┌─ THE DATA

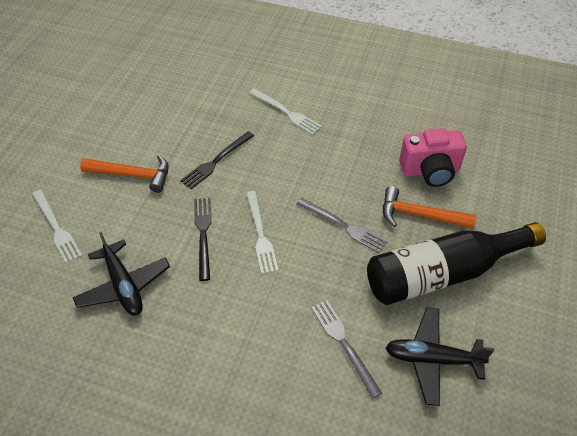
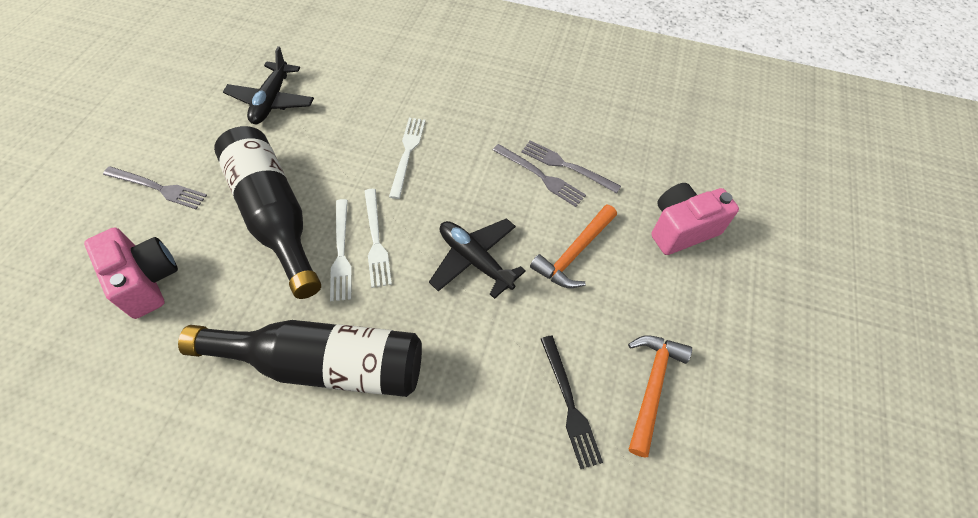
black bottle: 1 -> 2
black fork: 2 -> 1
grey fork: 2 -> 3
pink camera: 1 -> 2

└─

Write every line above again exactly, but leave the pictures out.

* EXERCISE OUTPUT:
black bottle: 1 -> 2
black fork: 2 -> 1
grey fork: 2 -> 3
pink camera: 1 -> 2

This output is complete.